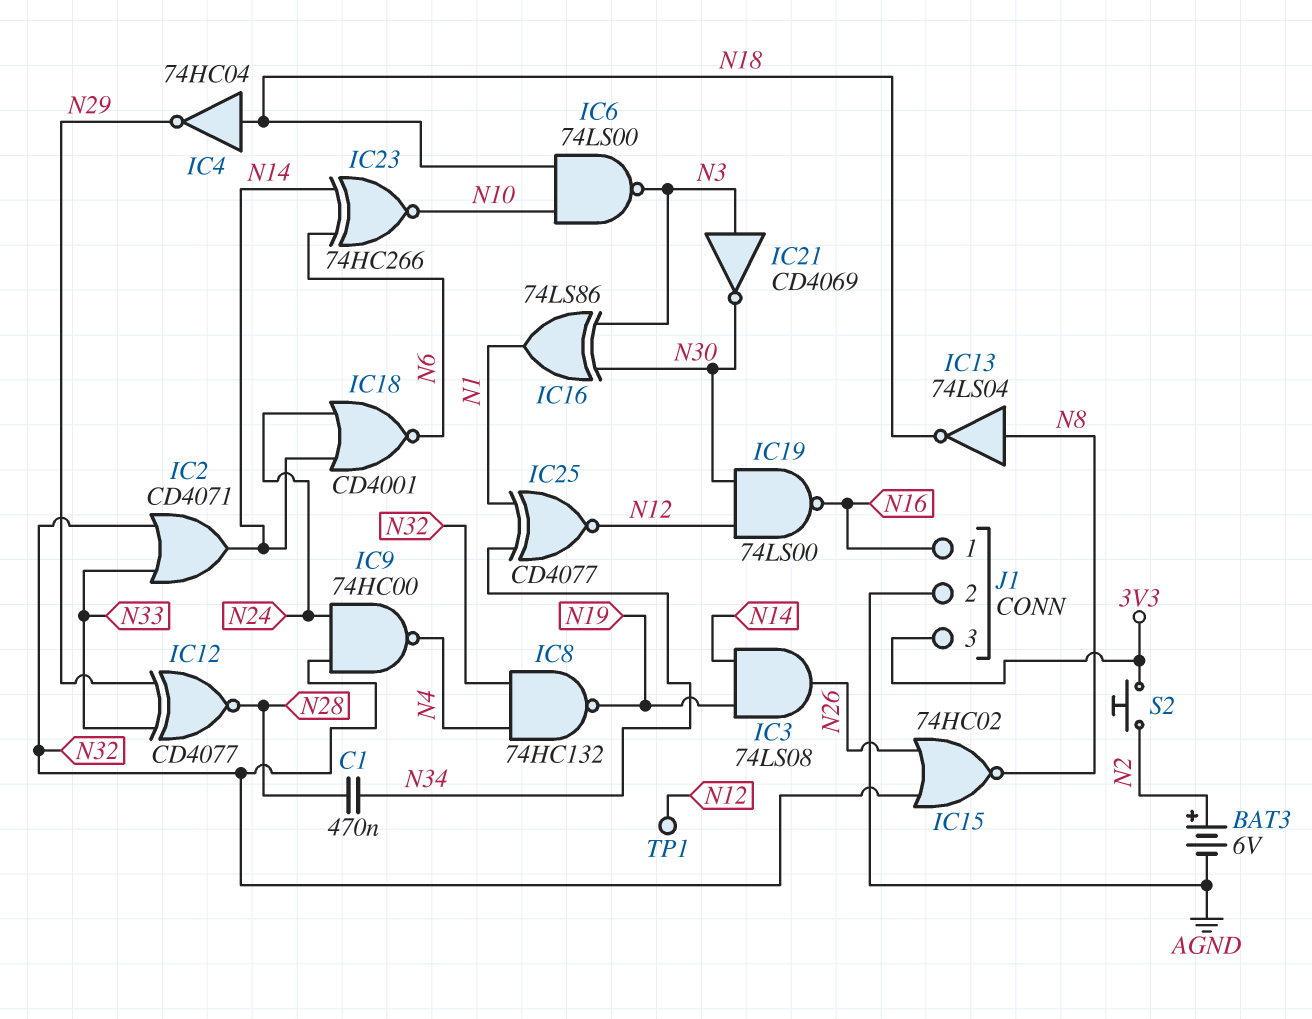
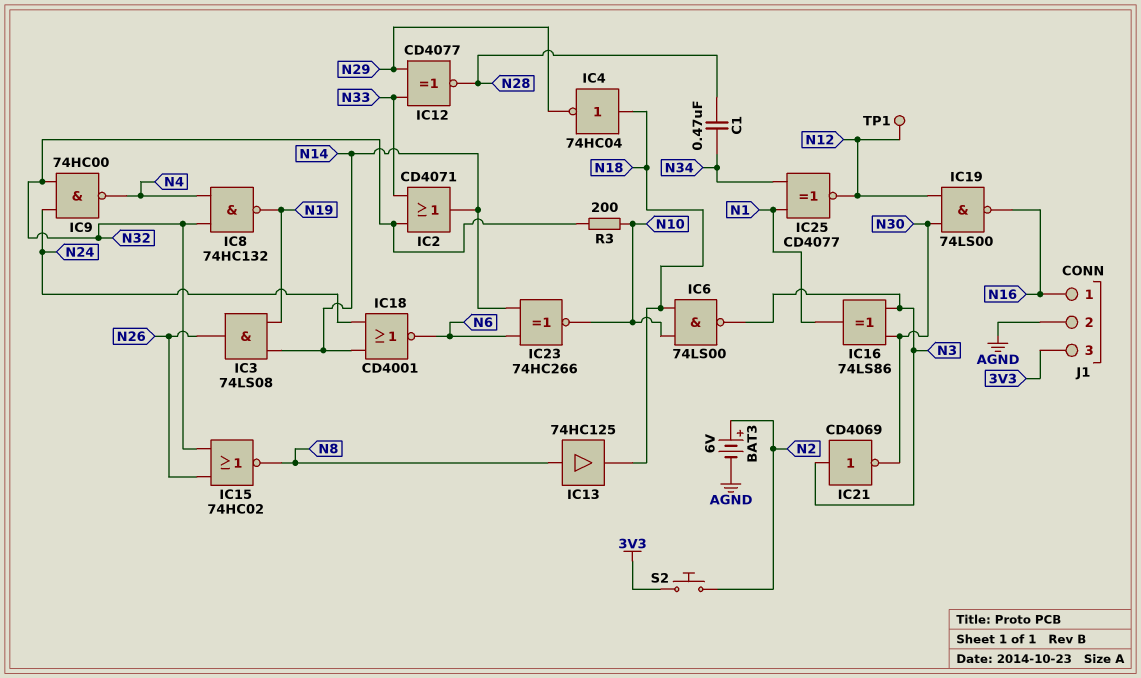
IC13: NOT 74LS04 (in N8, out N18) -> buffer 74HC125 (in N8, out N18)
R3: none -> 200 (N10, N32)

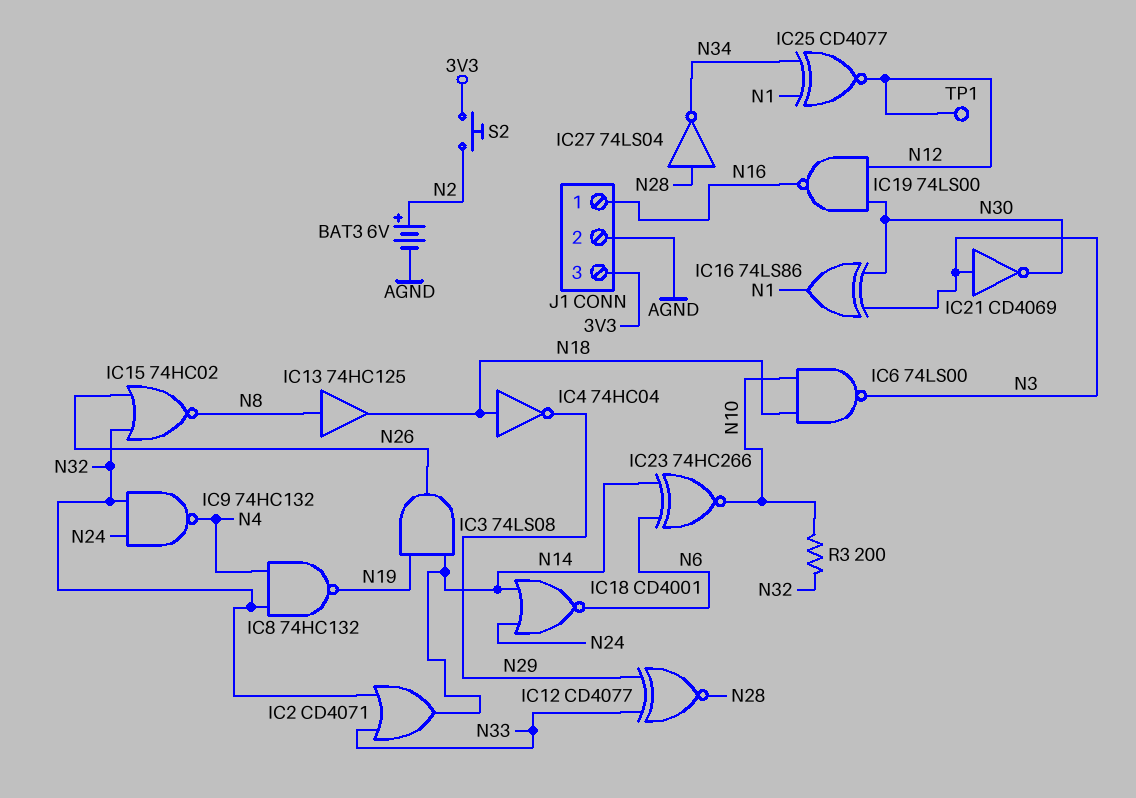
C1: 470nF (N28, N34) -> none
IC9: NAND 74HC00 (in N24, in N32, out N4) -> NAND 74HC132 (in N24, in N32, out N4)
IC27: none -> NOT 74LS04 (in N28, out N34)

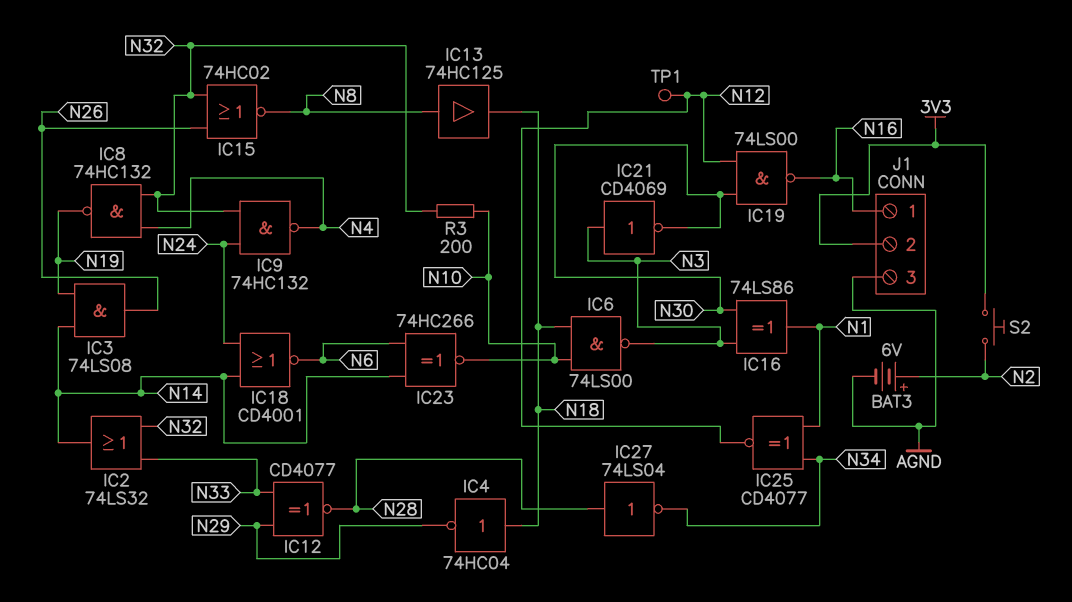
IC2: OR CD4071 (in N32, in N33, out N14) -> OR 74LS32 (in N32, in N33, out N14)
J1 pin 2: AGND -> 3V3
J1 pin 3: 3V3 -> AGND

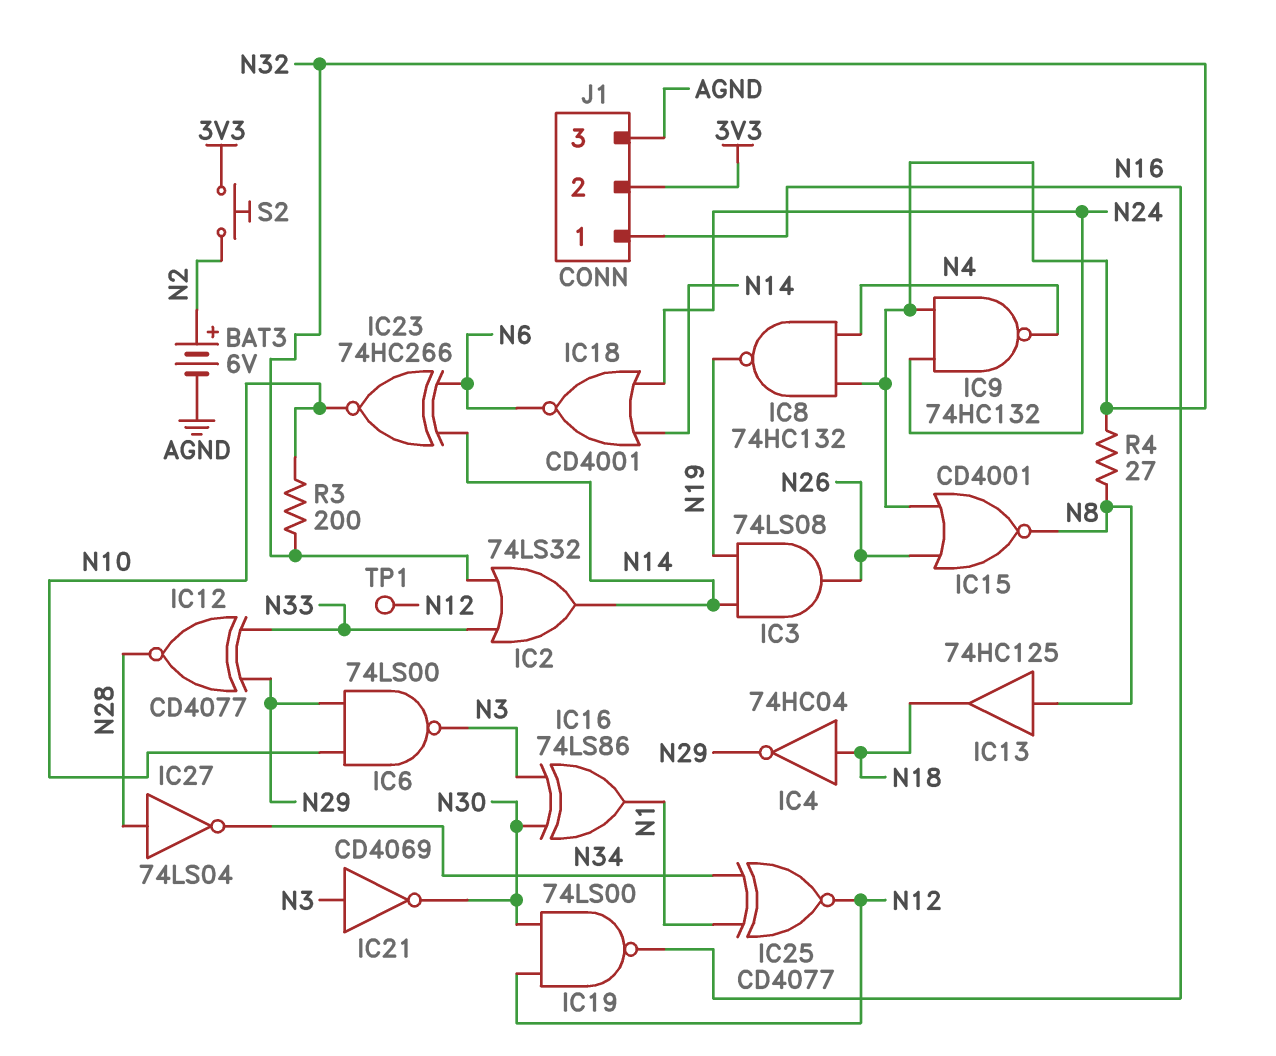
IC6: NAND 74LS00 (in N10, in N18, out N3) -> NAND 74LS00 (in N10, in N29, out N3)
IC15: NOR 74HC02 (in N26, in N32, out N8) -> NOR CD4001 (in N26, in N32, out N8)
R4: none -> 27 (N8, N32)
:::
WHAT YOU ARE ASKED TO DO: Your answer should consist of the lines above that hold the word "NAND", copied exactly.

SOLUTION TO THIS TASK:
IC9: NAND 74HC00 (in N24, in N32, out N4) -> NAND 74HC132 (in N24, in N32, out N4)
IC6: NAND 74LS00 (in N10, in N18, out N3) -> NAND 74LS00 (in N10, in N29, out N3)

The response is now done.